Records from a collection:
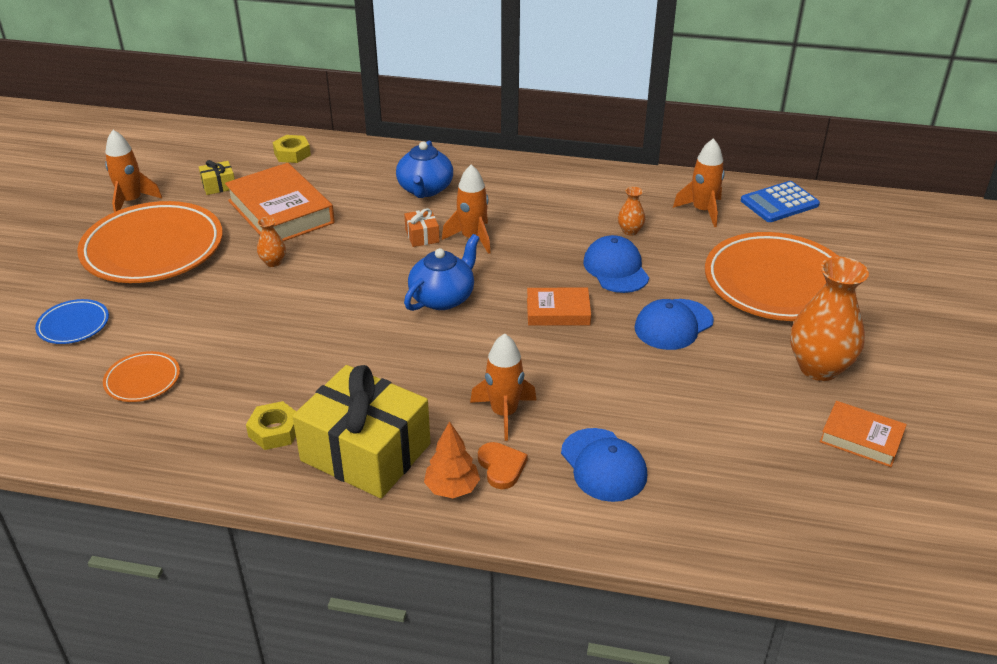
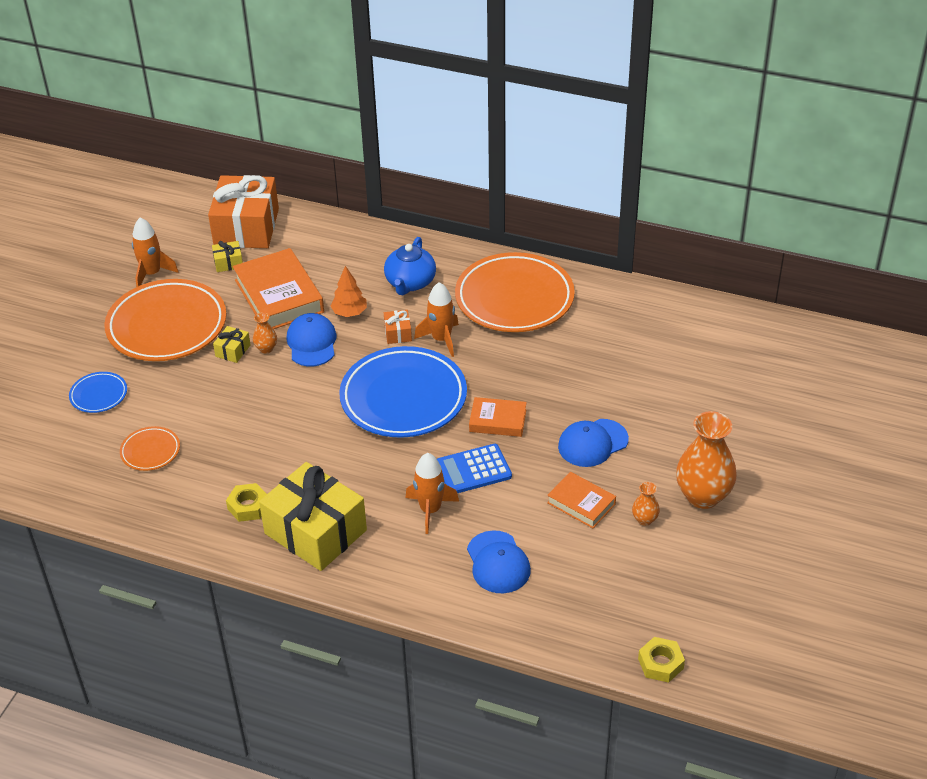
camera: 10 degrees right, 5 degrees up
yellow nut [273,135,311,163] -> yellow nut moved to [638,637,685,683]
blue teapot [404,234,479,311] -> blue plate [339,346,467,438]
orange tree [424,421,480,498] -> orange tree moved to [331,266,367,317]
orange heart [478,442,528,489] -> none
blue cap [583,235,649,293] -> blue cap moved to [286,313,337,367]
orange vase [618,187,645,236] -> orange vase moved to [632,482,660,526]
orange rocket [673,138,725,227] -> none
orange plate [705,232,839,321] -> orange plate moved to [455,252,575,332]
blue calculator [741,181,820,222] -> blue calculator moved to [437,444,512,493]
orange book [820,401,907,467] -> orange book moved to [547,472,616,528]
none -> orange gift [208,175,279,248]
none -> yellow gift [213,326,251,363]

* * *

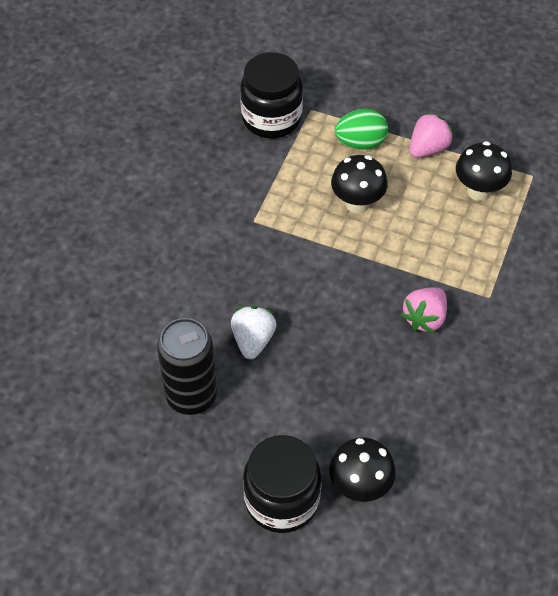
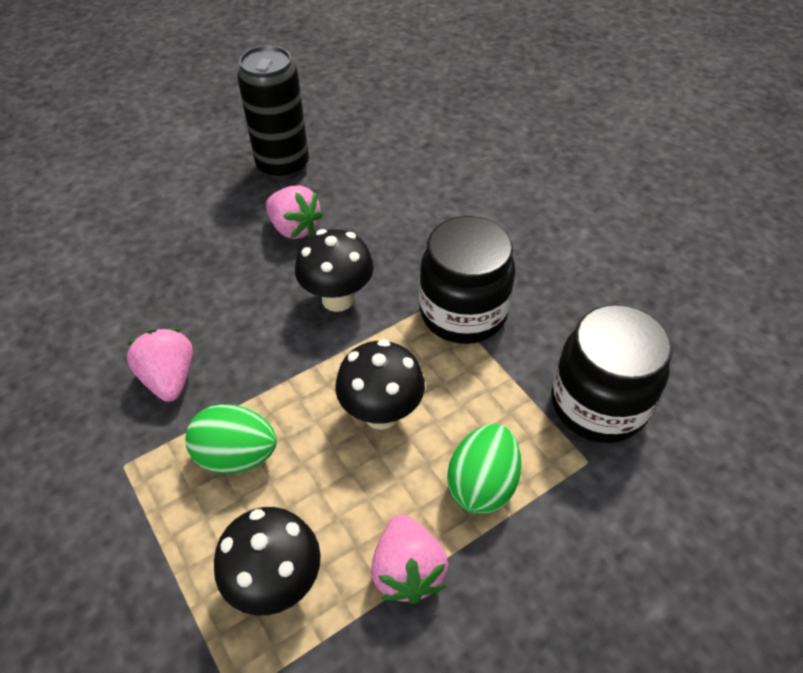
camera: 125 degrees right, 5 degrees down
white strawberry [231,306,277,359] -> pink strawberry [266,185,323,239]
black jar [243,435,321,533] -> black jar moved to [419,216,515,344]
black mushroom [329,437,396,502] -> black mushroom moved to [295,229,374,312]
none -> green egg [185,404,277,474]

### [WHAT IS EXPECTED]
Which lines run from the one holding "orange plate [705,232,839,321]" through the one holding "none -> yellow gift [213,326,251,363]" in the records above? Repeat them exactly, both included, and nothing more.

### [YOUR RESPONSE]
orange plate [705,232,839,321] -> orange plate moved to [455,252,575,332]
blue calculator [741,181,820,222] -> blue calculator moved to [437,444,512,493]
orange book [820,401,907,467] -> orange book moved to [547,472,616,528]
none -> orange gift [208,175,279,248]
none -> yellow gift [213,326,251,363]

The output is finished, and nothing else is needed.